- **Action item**
Take the data from its first line. Print each line exactly until the line containing "camera: 115 degrees right, 10 degrees up" has been printed too.

- **Dataset entries**
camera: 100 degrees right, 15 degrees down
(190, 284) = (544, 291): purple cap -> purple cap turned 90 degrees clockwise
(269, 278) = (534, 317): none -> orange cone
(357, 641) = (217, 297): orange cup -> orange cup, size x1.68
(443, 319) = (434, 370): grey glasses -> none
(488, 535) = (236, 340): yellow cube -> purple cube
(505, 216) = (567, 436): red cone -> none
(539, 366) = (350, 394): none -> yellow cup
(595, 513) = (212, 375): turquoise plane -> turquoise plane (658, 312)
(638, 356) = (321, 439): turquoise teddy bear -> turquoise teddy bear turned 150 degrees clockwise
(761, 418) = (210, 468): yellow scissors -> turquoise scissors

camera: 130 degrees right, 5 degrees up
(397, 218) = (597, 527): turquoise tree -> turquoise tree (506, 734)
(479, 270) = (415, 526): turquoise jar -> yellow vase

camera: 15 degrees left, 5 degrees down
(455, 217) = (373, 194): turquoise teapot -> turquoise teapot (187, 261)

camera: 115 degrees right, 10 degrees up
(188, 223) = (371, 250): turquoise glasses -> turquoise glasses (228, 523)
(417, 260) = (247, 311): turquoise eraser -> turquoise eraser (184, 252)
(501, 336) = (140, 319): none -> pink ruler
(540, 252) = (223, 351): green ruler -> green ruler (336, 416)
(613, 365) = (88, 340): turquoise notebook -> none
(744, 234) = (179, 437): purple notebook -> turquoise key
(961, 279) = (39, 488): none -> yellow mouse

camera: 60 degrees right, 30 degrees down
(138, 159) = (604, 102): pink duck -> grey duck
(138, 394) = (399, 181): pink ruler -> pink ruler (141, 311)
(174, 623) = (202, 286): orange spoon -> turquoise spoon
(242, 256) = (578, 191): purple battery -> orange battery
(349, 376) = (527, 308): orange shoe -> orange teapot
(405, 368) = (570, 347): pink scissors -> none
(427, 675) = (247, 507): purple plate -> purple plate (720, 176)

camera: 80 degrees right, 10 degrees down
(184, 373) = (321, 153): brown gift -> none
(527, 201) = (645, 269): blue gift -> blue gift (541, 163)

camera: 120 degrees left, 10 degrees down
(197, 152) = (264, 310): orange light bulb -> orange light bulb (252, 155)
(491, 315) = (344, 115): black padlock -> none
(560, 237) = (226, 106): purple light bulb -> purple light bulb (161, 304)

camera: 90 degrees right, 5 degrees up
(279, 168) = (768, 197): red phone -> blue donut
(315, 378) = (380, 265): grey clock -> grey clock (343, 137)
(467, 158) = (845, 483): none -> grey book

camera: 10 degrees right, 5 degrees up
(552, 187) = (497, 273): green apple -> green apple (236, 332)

- **Solved problem**
camera: 100 degrees right, 15 degrees down
(190, 284) = (544, 291): purple cap -> purple cap turned 90 degrees clockwise
(269, 278) = (534, 317): none -> orange cone
(357, 641) = (217, 297): orange cup -> orange cup, size x1.68
(443, 319) = (434, 370): grey glasses -> none
(488, 535) = (236, 340): yellow cube -> purple cube
(505, 216) = (567, 436): red cone -> none
(539, 366) = (350, 394): none -> yellow cup
(595, 513) = (212, 375): turquoise plane -> turquoise plane (658, 312)
(638, 356) = (321, 439): turquoise teddy bear -> turquoise teddy bear turned 150 degrees clockwise
(761, 418) = (210, 468): yellow scissors -> turquoise scissors

camera: 130 degrees right, 5 degrees up
(397, 218) = (597, 527): turquoise tree -> turquoise tree (506, 734)
(479, 270) = (415, 526): turquoise jar -> yellow vase

camera: 15 degrees left, 5 degrees down
(455, 217) = (373, 194): turquoise teapot -> turquoise teapot (187, 261)

camera: 115 degrees right, 10 degrees up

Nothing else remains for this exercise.